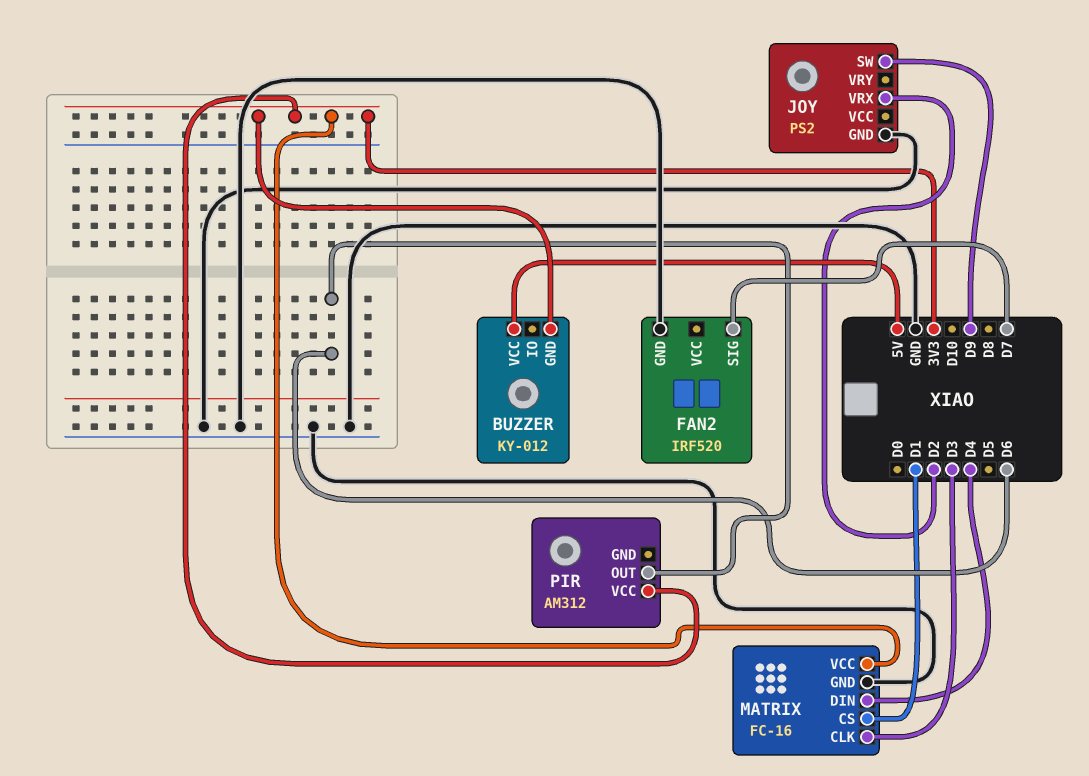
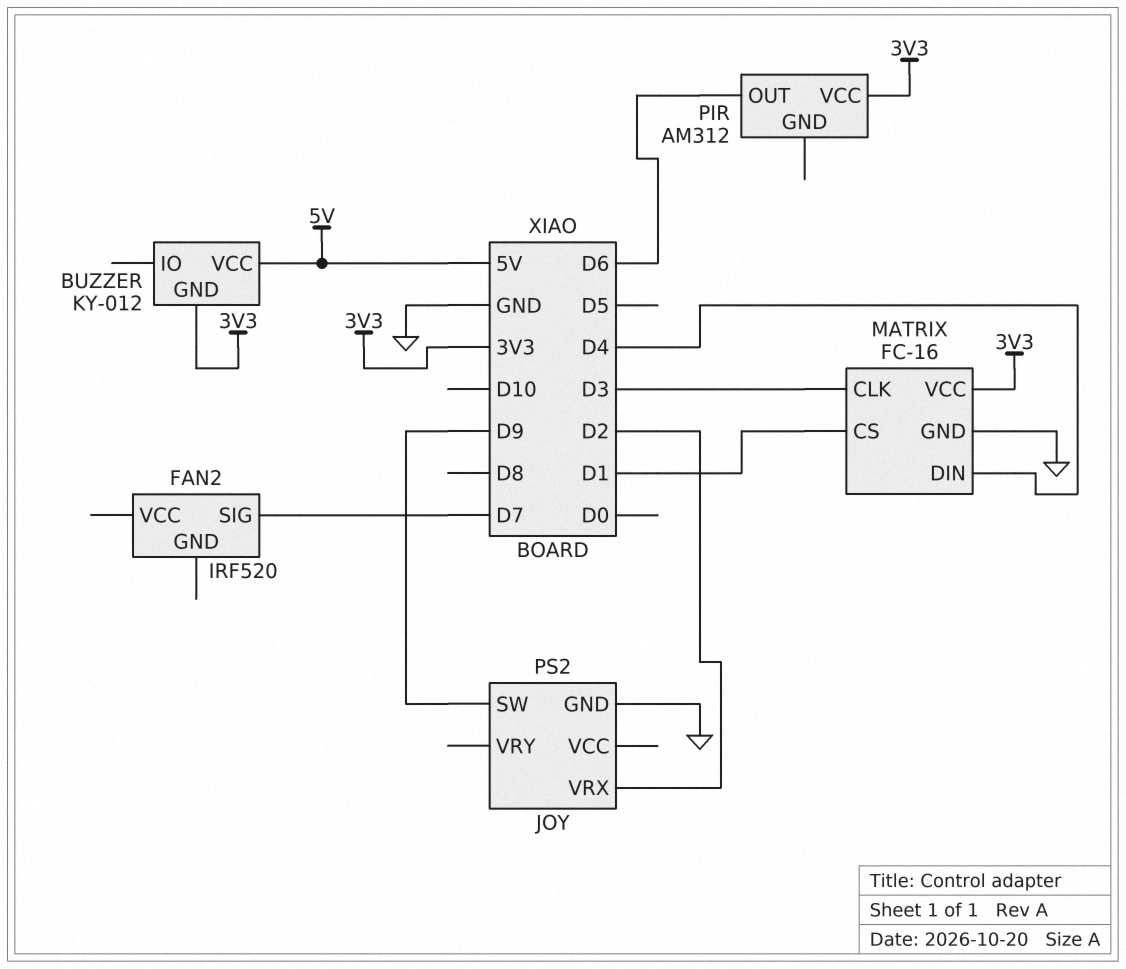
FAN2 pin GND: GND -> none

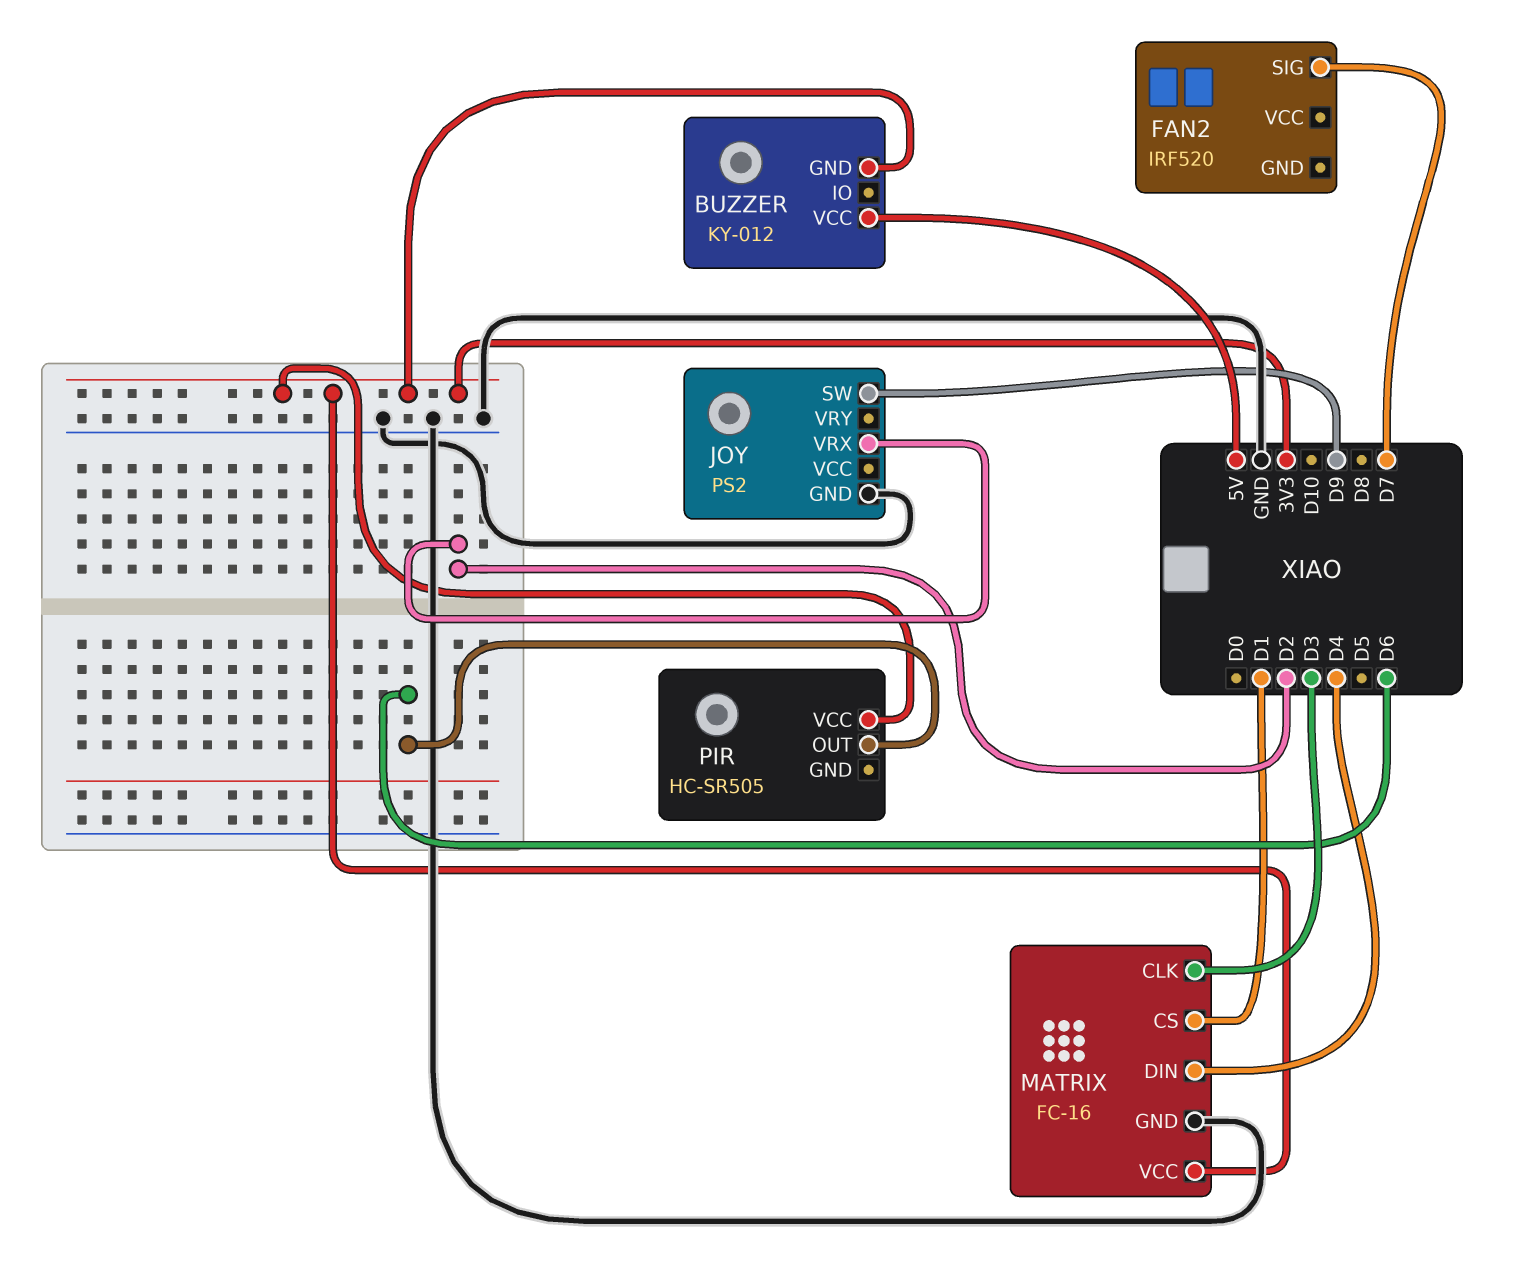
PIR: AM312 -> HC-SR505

...

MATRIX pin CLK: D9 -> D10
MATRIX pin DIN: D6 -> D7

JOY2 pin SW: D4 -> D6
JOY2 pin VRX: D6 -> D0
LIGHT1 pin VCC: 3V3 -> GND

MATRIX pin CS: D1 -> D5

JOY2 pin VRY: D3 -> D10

> _WORK INSTRUCTION_: Repeat, character for character, the lines of the material above from the line with "JOY2 pin VRX: D6 -> D0" through the line with "JOY2 pin VRY: D3 -> D10".

> _OUTPUT FOR THIS TASK_:
JOY2 pin VRX: D6 -> D0
LIGHT1 pin VCC: 3V3 -> GND

MATRIX pin CS: D1 -> D5

JOY2 pin VRY: D3 -> D10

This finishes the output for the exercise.